SUPPLIED INFORMATION START

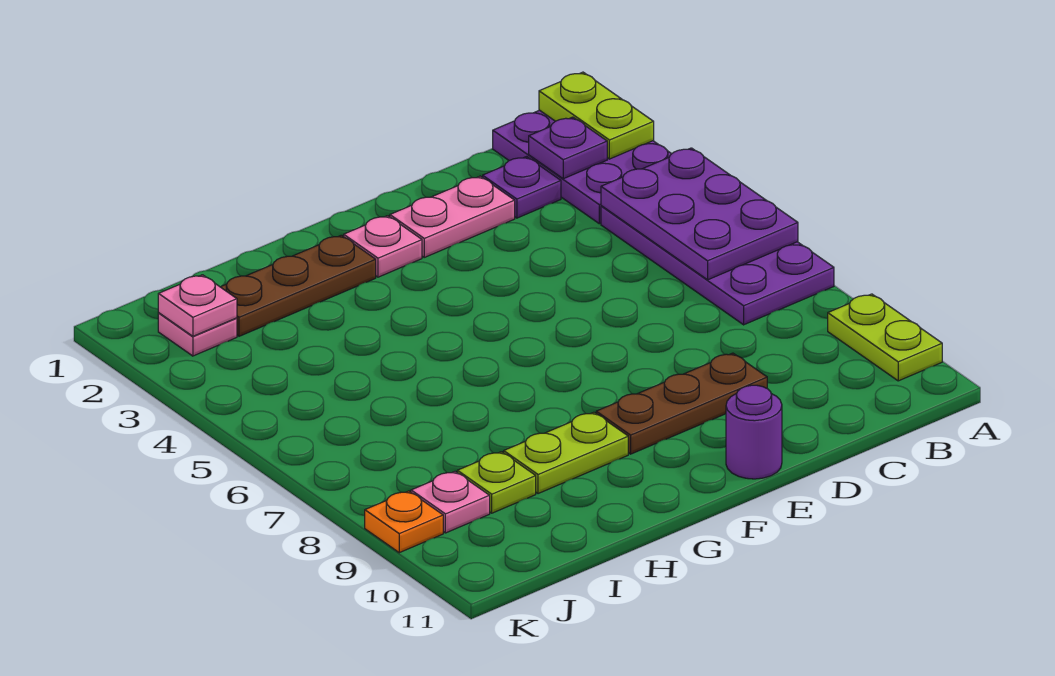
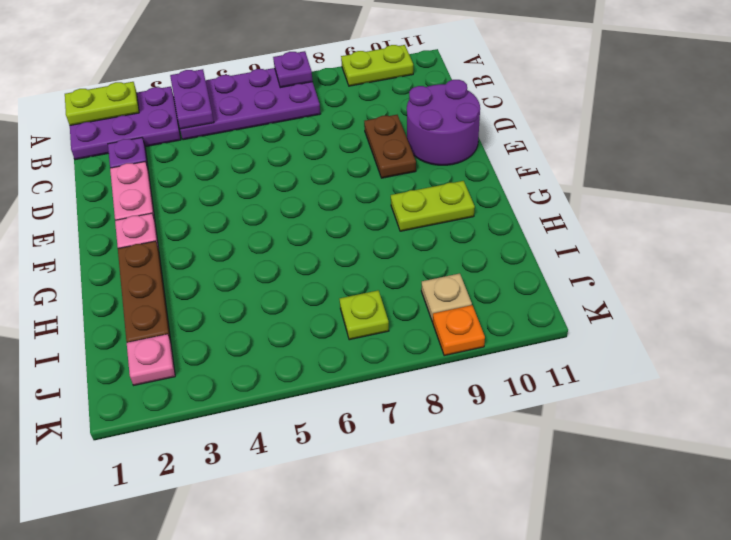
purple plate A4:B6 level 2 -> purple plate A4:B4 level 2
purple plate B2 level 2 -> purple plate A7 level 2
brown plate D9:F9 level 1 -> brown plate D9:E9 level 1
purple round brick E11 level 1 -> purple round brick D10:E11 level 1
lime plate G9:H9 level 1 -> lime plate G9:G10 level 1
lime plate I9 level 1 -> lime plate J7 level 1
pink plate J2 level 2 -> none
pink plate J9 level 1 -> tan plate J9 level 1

SUPPLIED INFORMATION END

■ WORK REQUEST ■
An exact copy of all the records, free of pictures, is the expected answer.

■ WRITTEN SOLUTION ■
purple plate A4:B6 level 2 -> purple plate A4:B4 level 2
purple plate B2 level 2 -> purple plate A7 level 2
brown plate D9:F9 level 1 -> brown plate D9:E9 level 1
purple round brick E11 level 1 -> purple round brick D10:E11 level 1
lime plate G9:H9 level 1 -> lime plate G9:G10 level 1
lime plate I9 level 1 -> lime plate J7 level 1
pink plate J2 level 2 -> none
pink plate J9 level 1 -> tan plate J9 level 1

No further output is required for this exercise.